<<<<
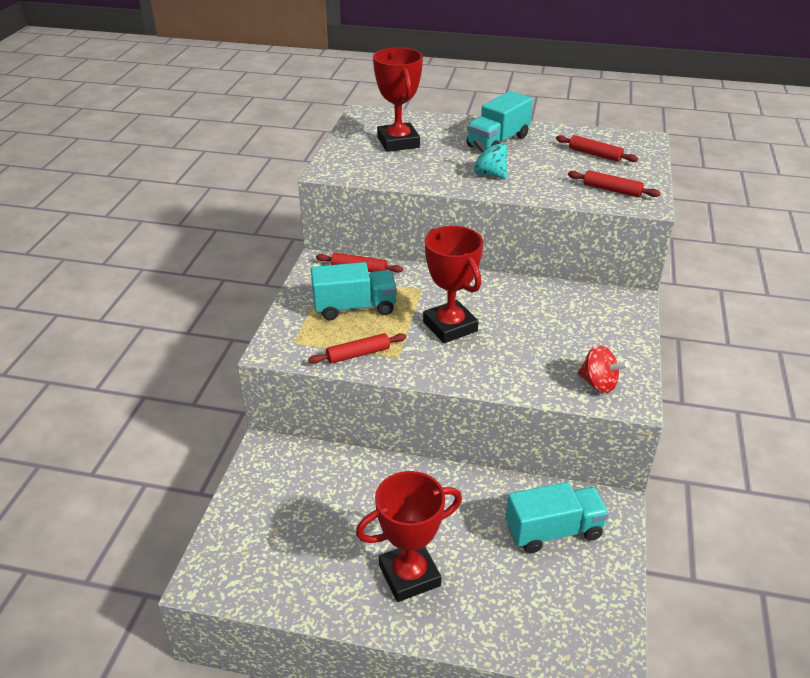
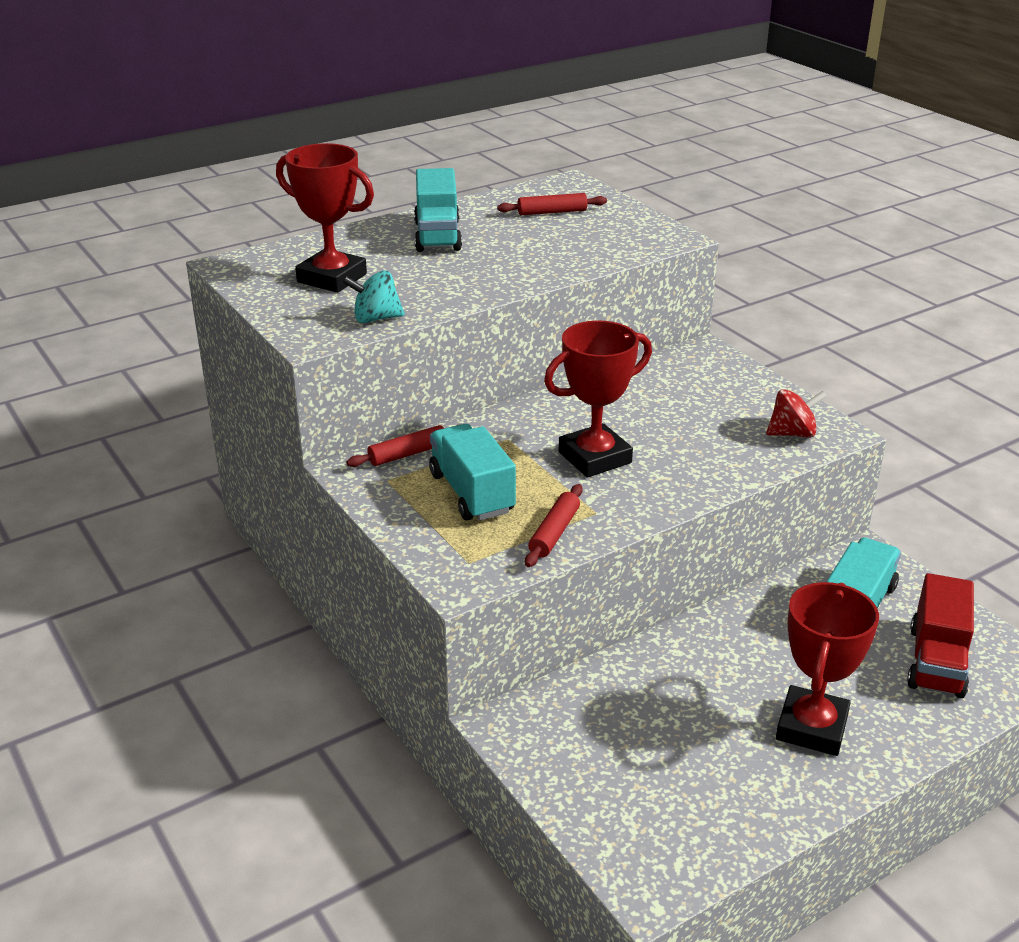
camera: 45 degrees left, 5 degrees down
(354, 308) = (472, 493): turquoise truck -> turquoise truck turned 60 degrees counterclockwise
(450, 326) = (595, 457): red trophy -> red trophy turned 45 degrees counterclockwise
(489, 174) = (489, 270): turquoise spinning top -> turquoise spinning top (375, 318)
(550, 602) = (936, 661): none -> red truck
(612, 190) = (625, 238): red rolling pin -> none

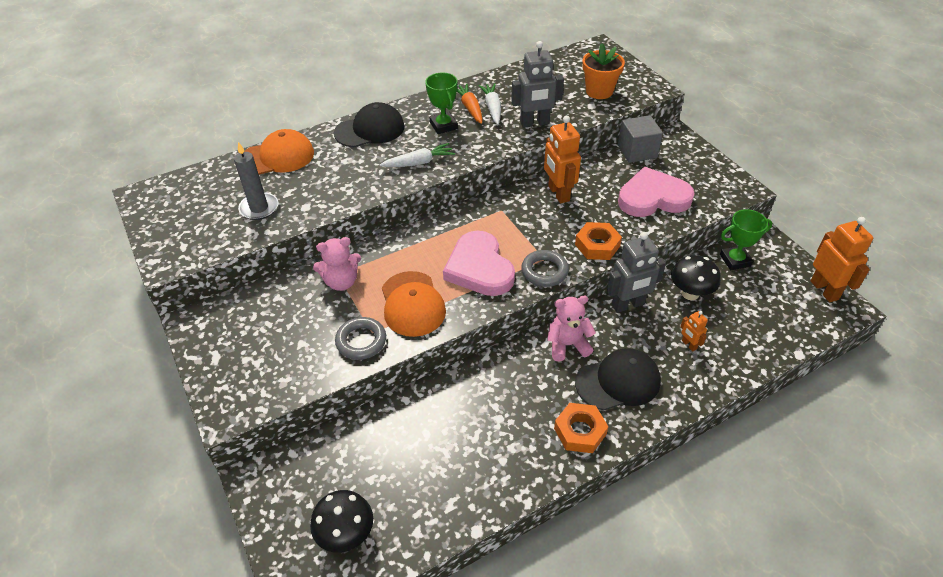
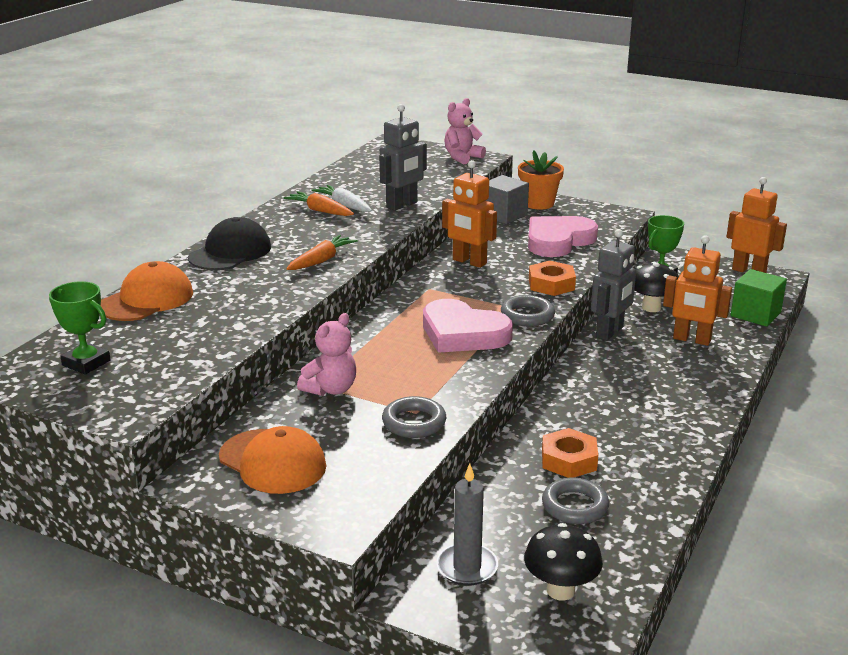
camera: 35 degrees left, 20 degrees down
(259, 208) = (183, 342): grey candle -> grey candle (467, 567)
(412, 304) = (430, 379): orange cap -> orange cap (272, 462)
(419, 163) = (321, 260): white carrot -> orange carrot
(430, 464) = (575, 506): none -> grey ring
(443, 126) = (310, 229): green trophy -> green trophy (86, 363)
(567, 345) = (592, 376): pink teddy bear -> pink teddy bear (462, 157)
(580, 431) = (676, 427): orange nut -> orange nut (569, 460)
(599, 91) = (434, 170): orange flower pot -> orange flower pot (538, 203)
(618, 382) = (666, 384): black cap -> none
(689, 345) = (691, 340): orange robot -> orange robot, size x2.00
(777, 343) = (755, 314): none -> green cube

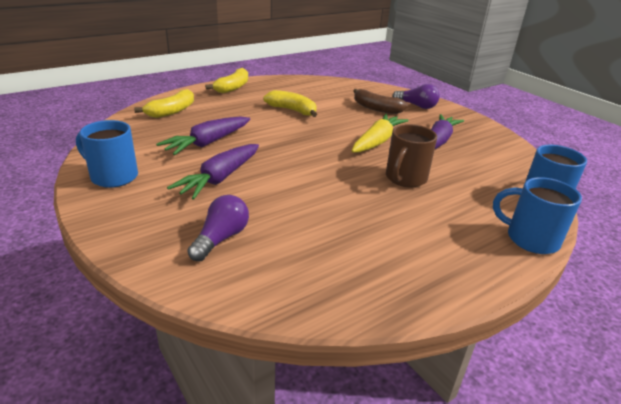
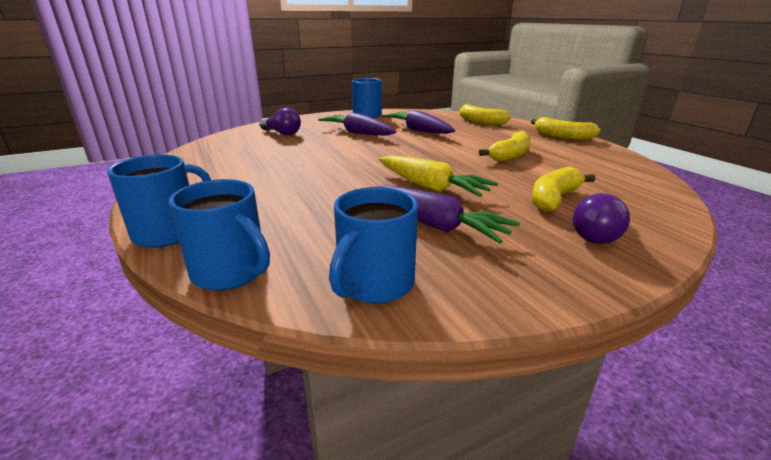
camera: 100 degrees right, 5 degrees down
(376, 108) = (554, 199): brown banana -> yellow banana
(405, 178) = (333, 189): brown mug -> none
(512, 158) = (374, 284): none -> blue mug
>>>>
__About this task__: Give again the stretch of the entries above that begins at the line with "(567, 345) = (592, 376): pink" and ends at the line with "(376, 108) = (554, 199): brown", word for word, with no pictures.

__Final answer__:
(567, 345) = (592, 376): pink teddy bear -> pink teddy bear (462, 157)
(580, 431) = (676, 427): orange nut -> orange nut (569, 460)
(599, 91) = (434, 170): orange flower pot -> orange flower pot (538, 203)
(618, 382) = (666, 384): black cap -> none
(689, 345) = (691, 340): orange robot -> orange robot, size x2.00
(777, 343) = (755, 314): none -> green cube

camera: 100 degrees right, 5 degrees down
(376, 108) = (554, 199): brown banana -> yellow banana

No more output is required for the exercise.